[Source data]
----------------------------------------

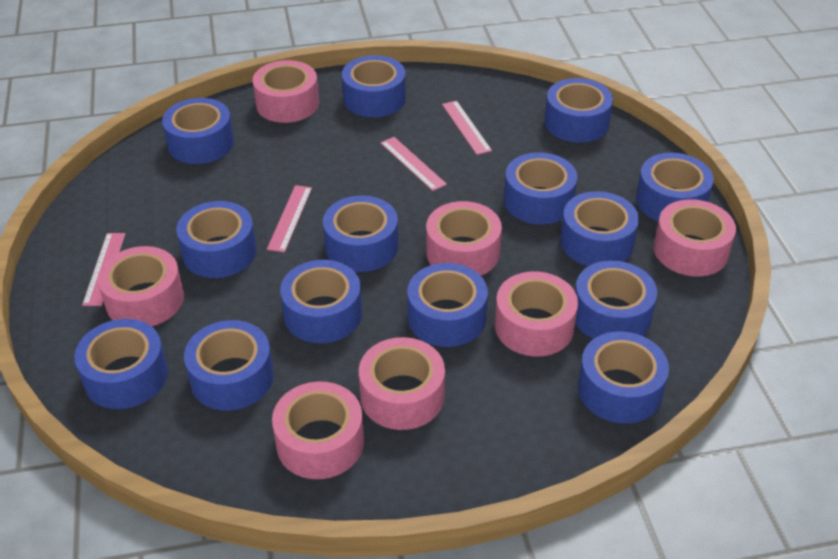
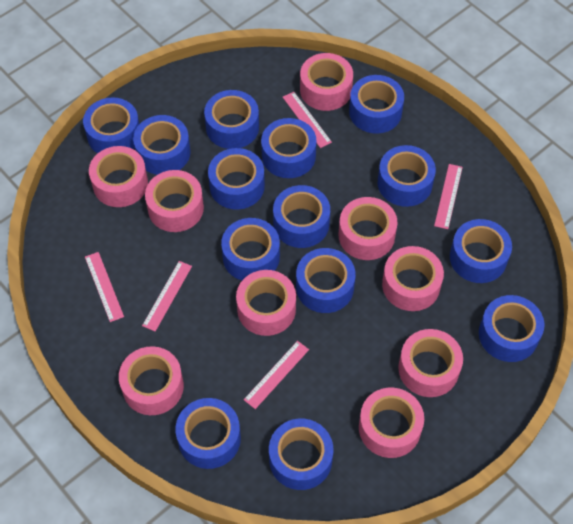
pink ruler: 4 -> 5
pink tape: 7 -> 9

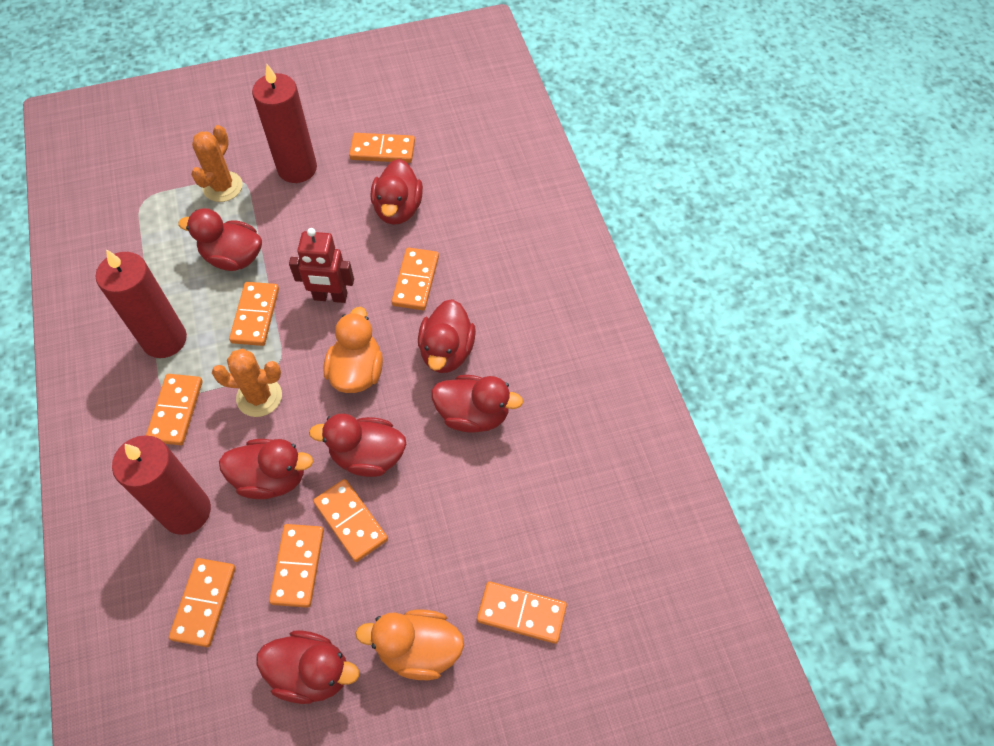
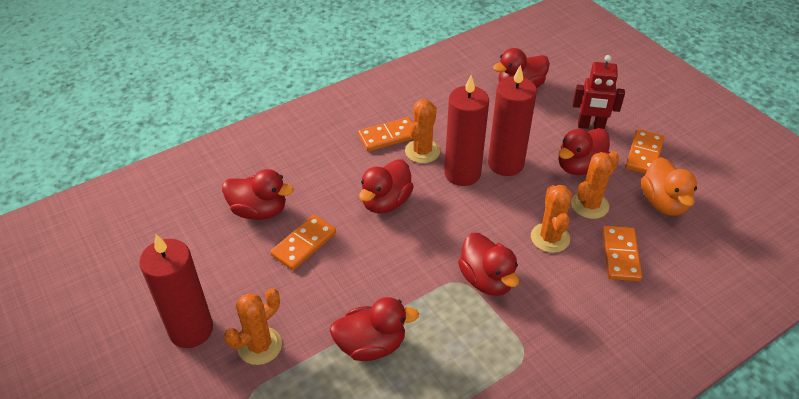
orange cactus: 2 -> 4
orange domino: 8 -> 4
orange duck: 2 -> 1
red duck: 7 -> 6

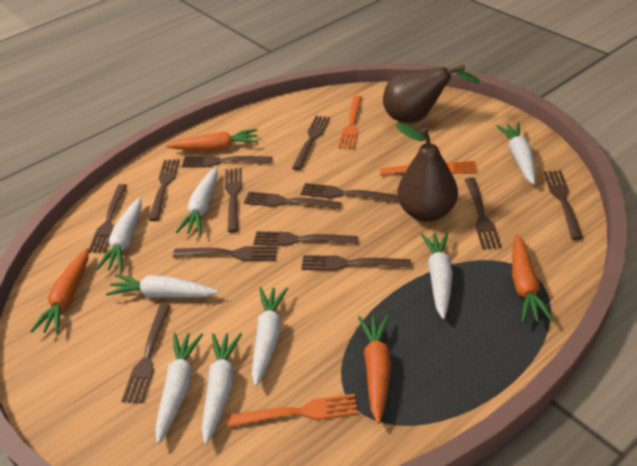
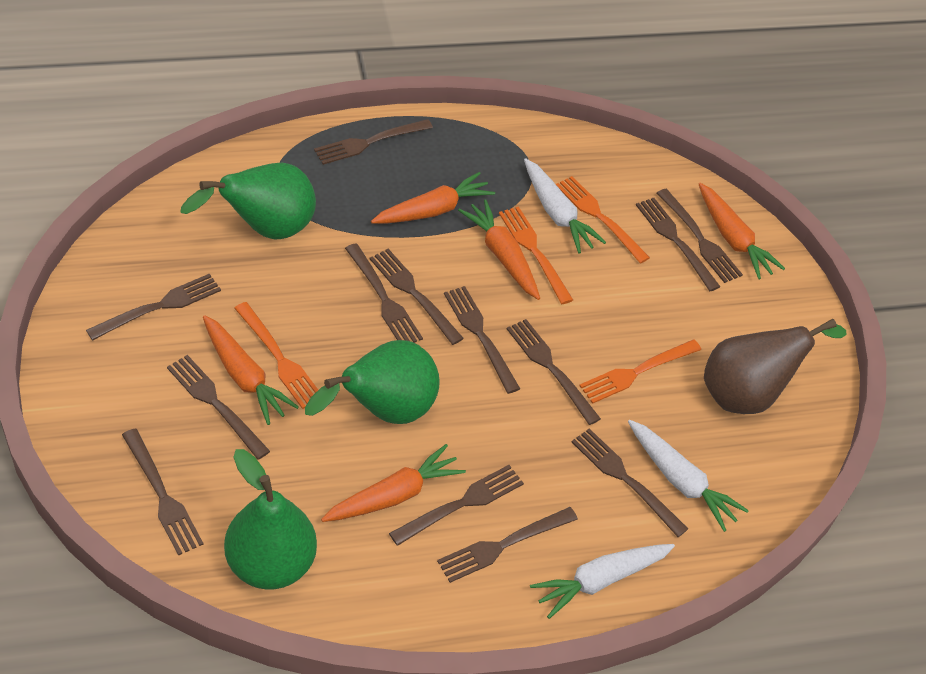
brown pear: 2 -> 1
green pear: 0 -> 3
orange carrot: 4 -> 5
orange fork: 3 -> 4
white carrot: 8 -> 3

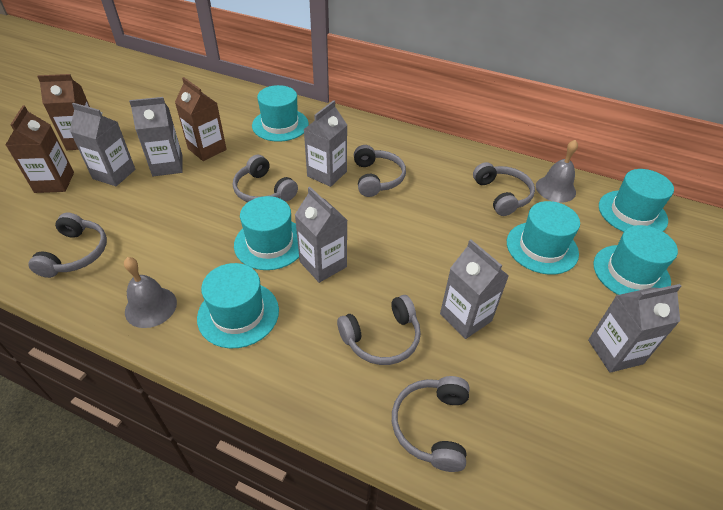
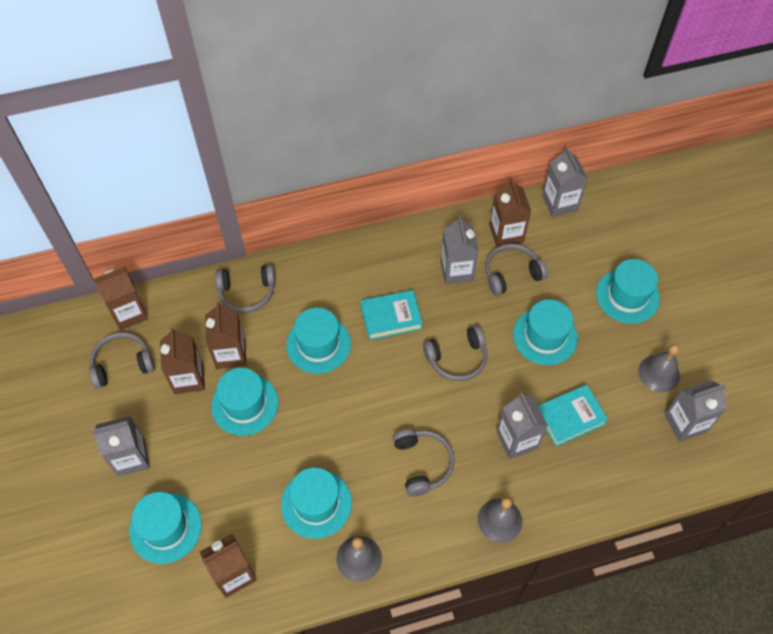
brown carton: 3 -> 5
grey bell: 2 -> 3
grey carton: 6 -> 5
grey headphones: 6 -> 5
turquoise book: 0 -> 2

----------------------------------------

> **PROBLEM**: Print each entry exactly, leaving pictures out.

> **TASK ANSWER**:
pink ruler: 4 -> 5
pink tape: 7 -> 9

orange cactus: 2 -> 4
orange domino: 8 -> 4
orange duck: 2 -> 1
red duck: 7 -> 6

brown pear: 2 -> 1
green pear: 0 -> 3
orange carrot: 4 -> 5
orange fork: 3 -> 4
white carrot: 8 -> 3

brown carton: 3 -> 5
grey bell: 2 -> 3
grey carton: 6 -> 5
grey headphones: 6 -> 5
turquoise book: 0 -> 2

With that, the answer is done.